» **EXERCISE**: Begin at the line with "white brick G2:H2 level 2" and write out every line after it, exactly, through the last line below, adding nothing.

» **THE DATA**:
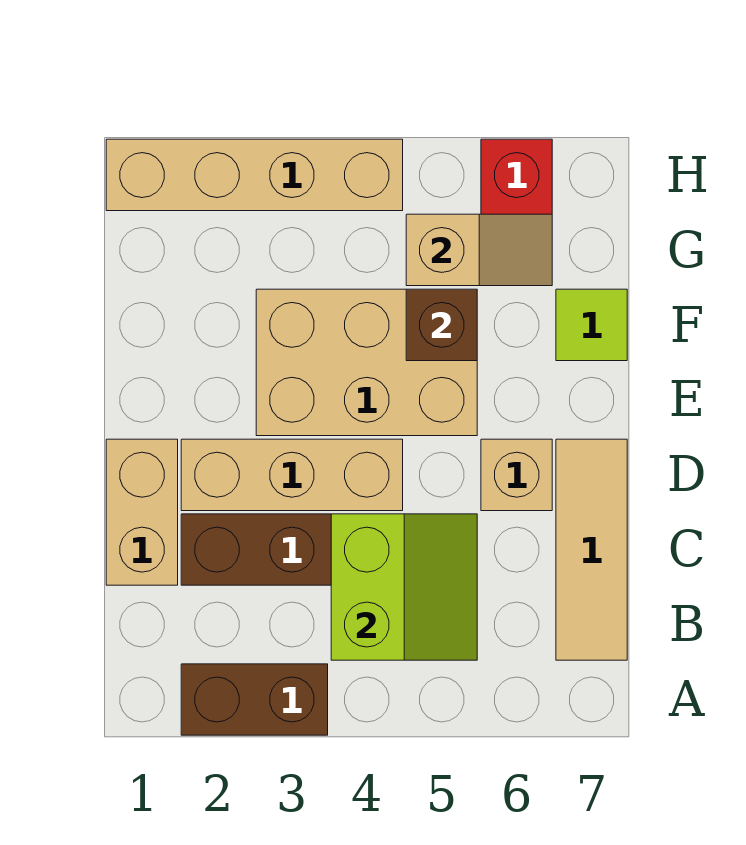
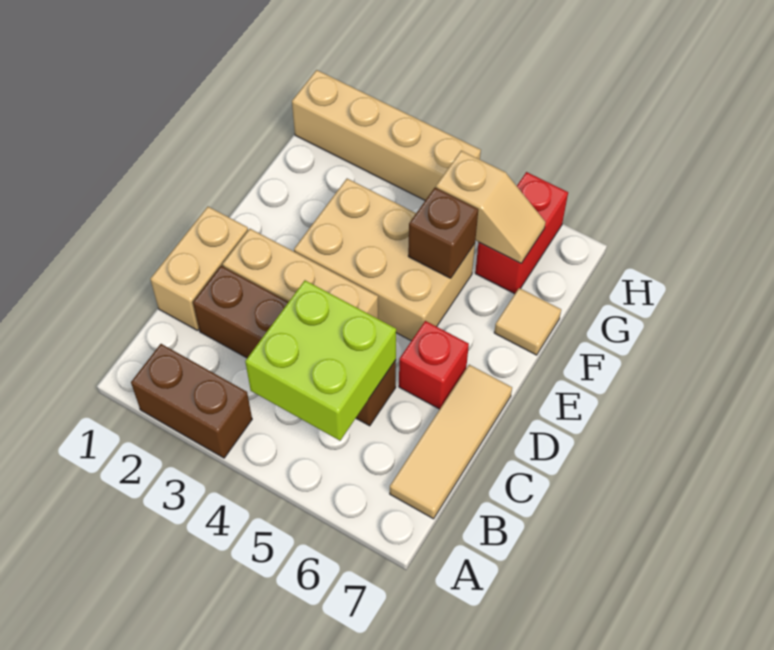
lime slope B4:C5 level 2 top 4 -> lime brick B4:C5 level 2
tan brick D6 level 1 -> red brick D6 level 1
lime tile F7 level 1 -> tan tile F7 level 1

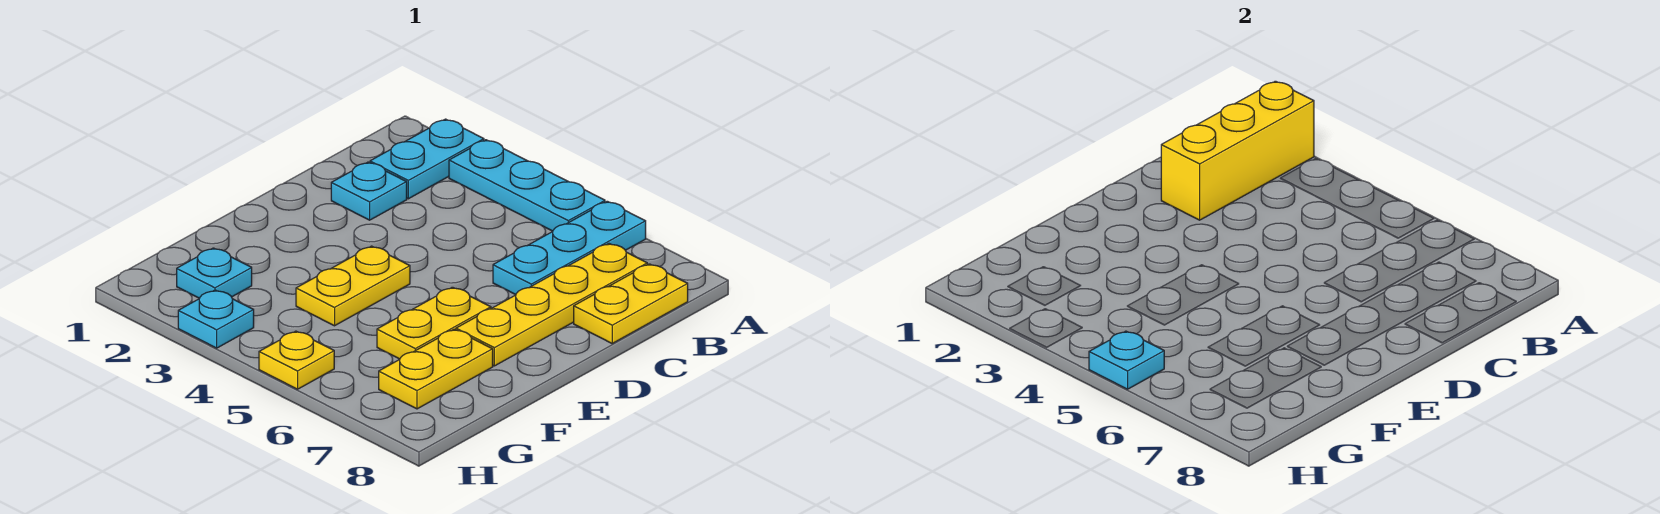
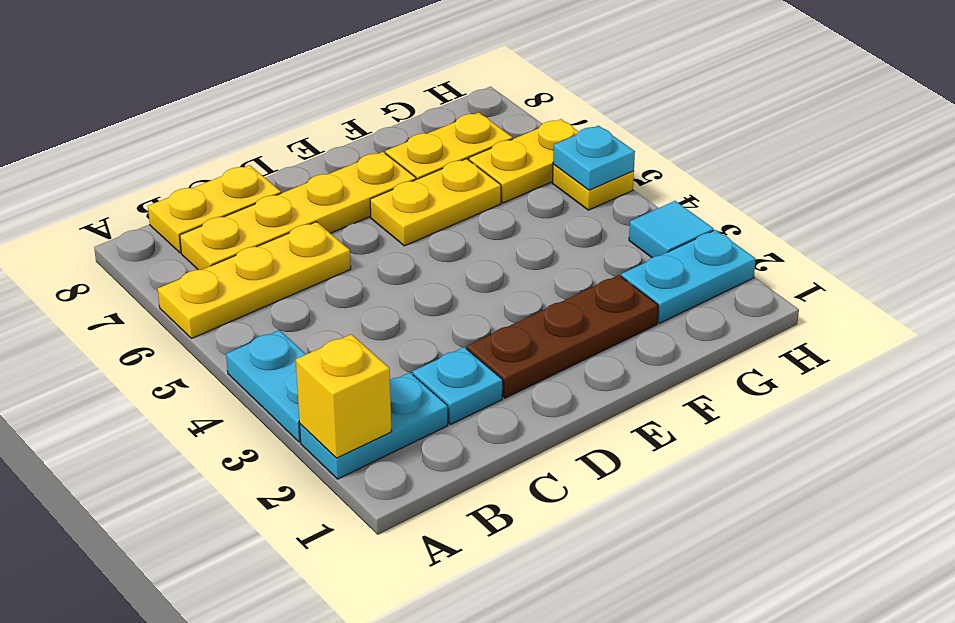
yellow brick A2:C2 level 2 -> yellow brick A2 level 2
cyan plate A3:A5 level 1 -> cyan plate A3:A4 level 1
cyan plate A6:C6 level 1 -> yellow plate A6:C6 level 1
none -> brown plate D2:F2 level 1
yellow plate E4:F4 level 1 -> yellow plate G6:H6 level 1
cyan plate G2 level 1 -> cyan plate G2:H2 level 1
cyan plate H3 level 1 -> cyan tile H3 level 1

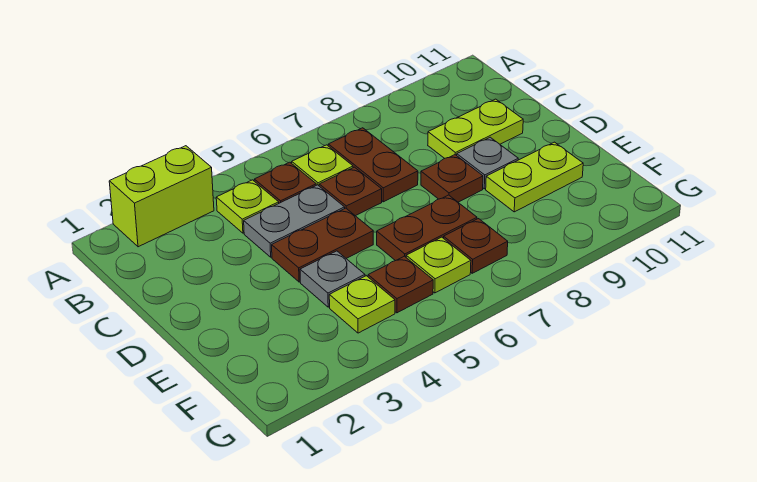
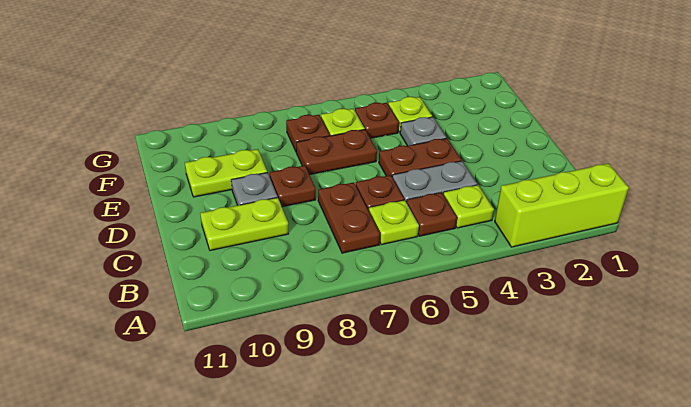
lime brick A2:A3 level 1 -> lime brick A1:A3 level 1

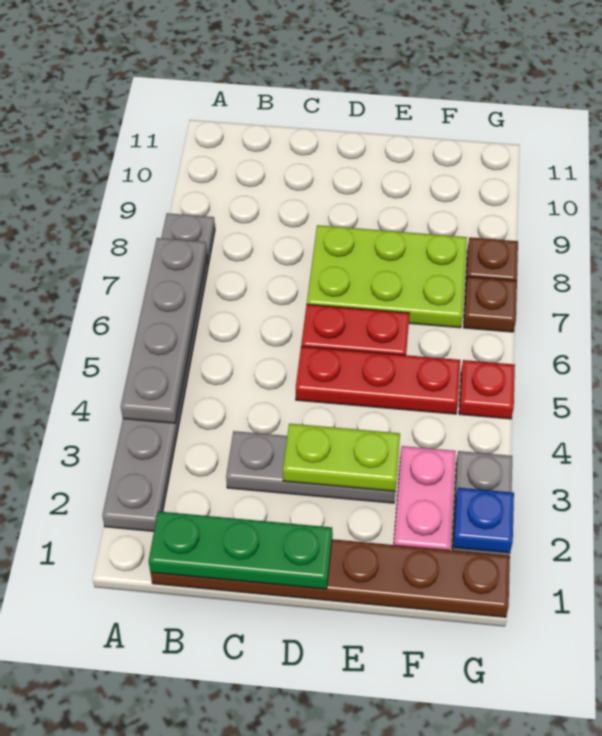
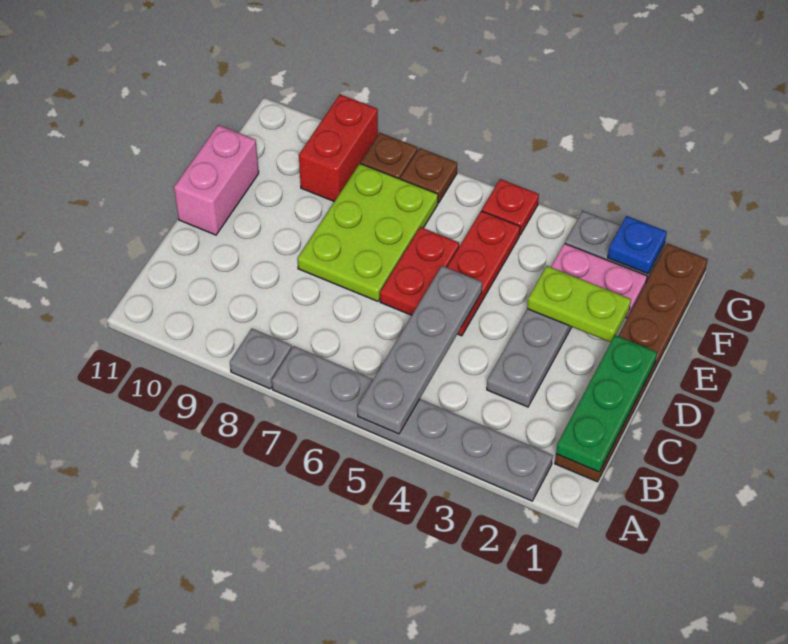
grey plate A4:A7 level 2 -> grey plate A5:D5 level 2
lime plate D3:E3 level 2 -> lime plate E2:E3 level 2
none -> pink brick D11:E11 level 1
none -> red brick F9:G9 level 1

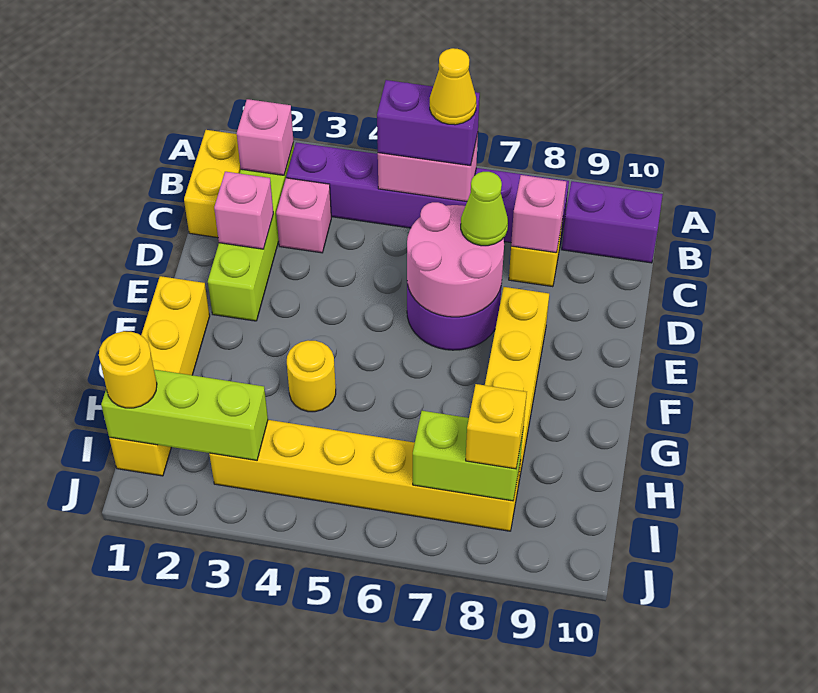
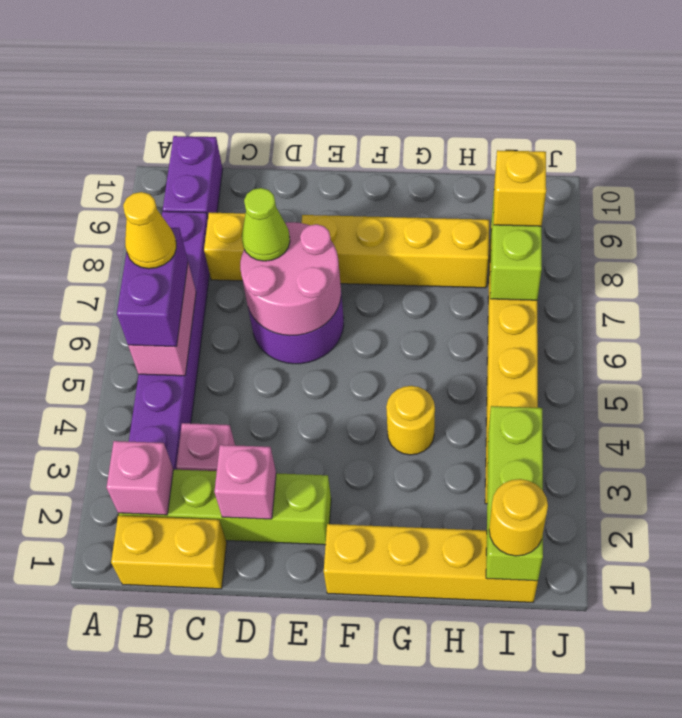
pink brick C8 level 2 -> none

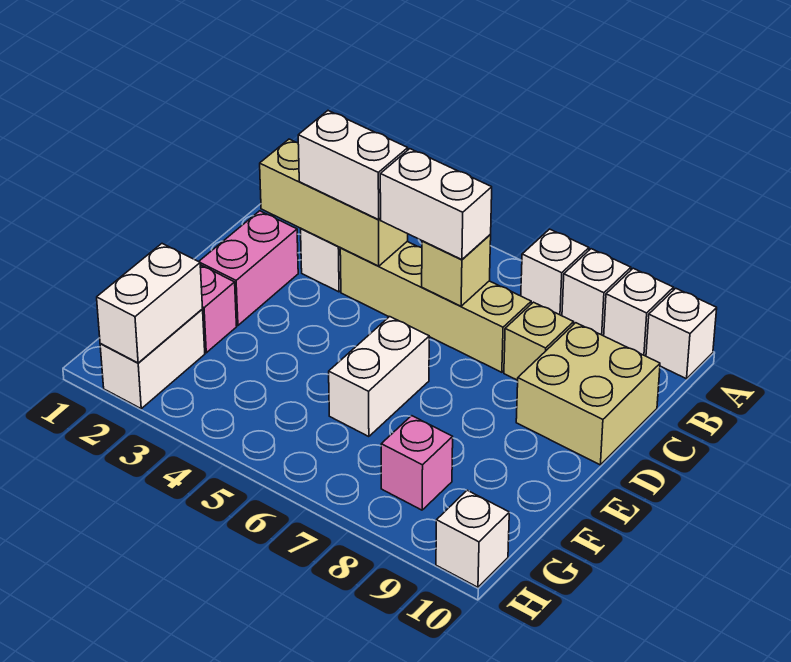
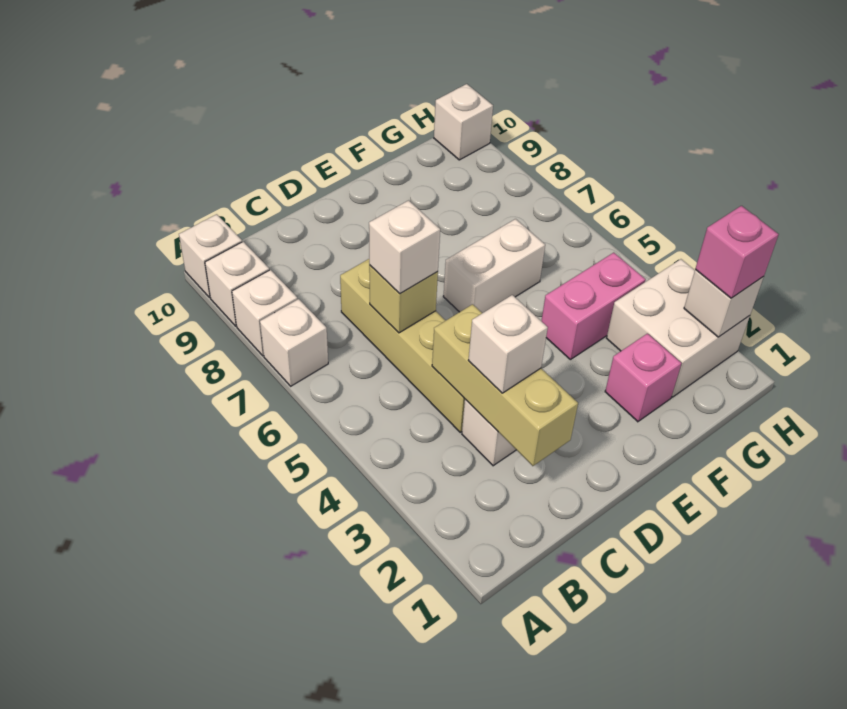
white brick C3:C4 level 3 -> white brick C3 level 3
white brick C5:C6 level 3 -> white brick C6 level 3
tan brick C8 level 1 -> none
tan brick C9:D10 level 1 -> none
pink brick D2:E2 level 1 -> pink brick F4:G4 level 1
white brick G2:H2 level 1 -> white brick G2:H3 level 1
white brick G2:H2 level 2 -> white brick H2 level 2
pink brick G8 level 1 -> pink brick H2 level 3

» **WRITTEN REPLY**:
white brick G2:H2 level 2 -> white brick H2 level 2
pink brick G8 level 1 -> pink brick H2 level 3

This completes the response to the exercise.